• **Your goal**: Read the data, and whenever a line holds the word "glue", report that line.

• **Provided material**:
# # #
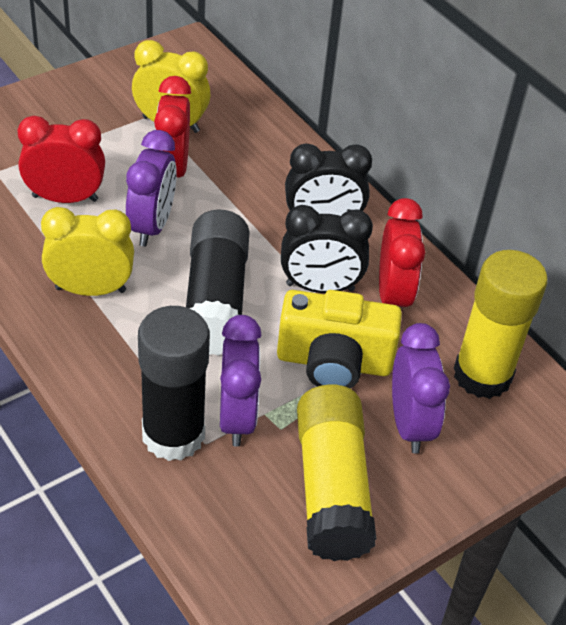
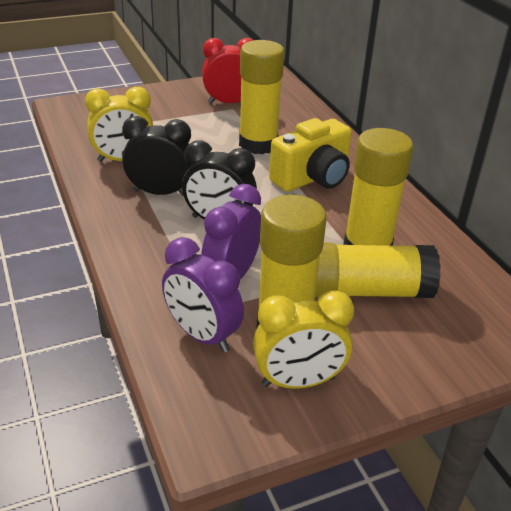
black glue stick: 2 -> 0
purple clock: 3 -> 2
red clock: 3 -> 1
yellow glue stick: 2 -> 4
# # #
• **Task solution**:
black glue stick: 2 -> 0
yellow glue stick: 2 -> 4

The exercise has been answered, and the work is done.